[Dataset excerpts]
* * *

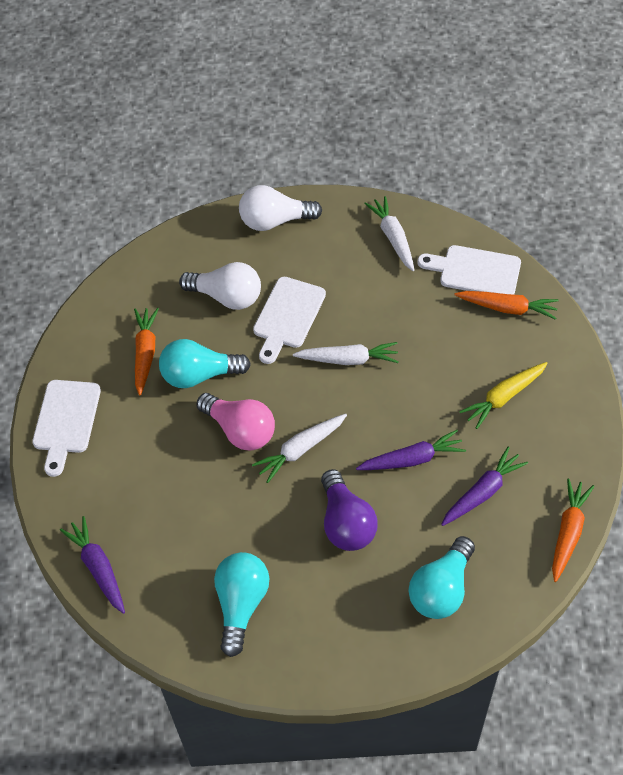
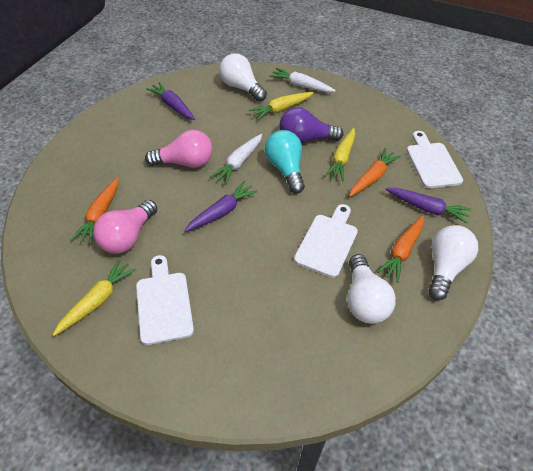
pink light bulb: 1 -> 2
turquoise light bulb: 3 -> 1
white carrot: 3 -> 2
white light bulb: 2 -> 3
yellow carrot: 1 -> 3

* * *

Task item:
One exact copy of the data, no pictures: write it out line for line.

Completed exercise:
pink light bulb: 1 -> 2
turquoise light bulb: 3 -> 1
white carrot: 3 -> 2
white light bulb: 2 -> 3
yellow carrot: 1 -> 3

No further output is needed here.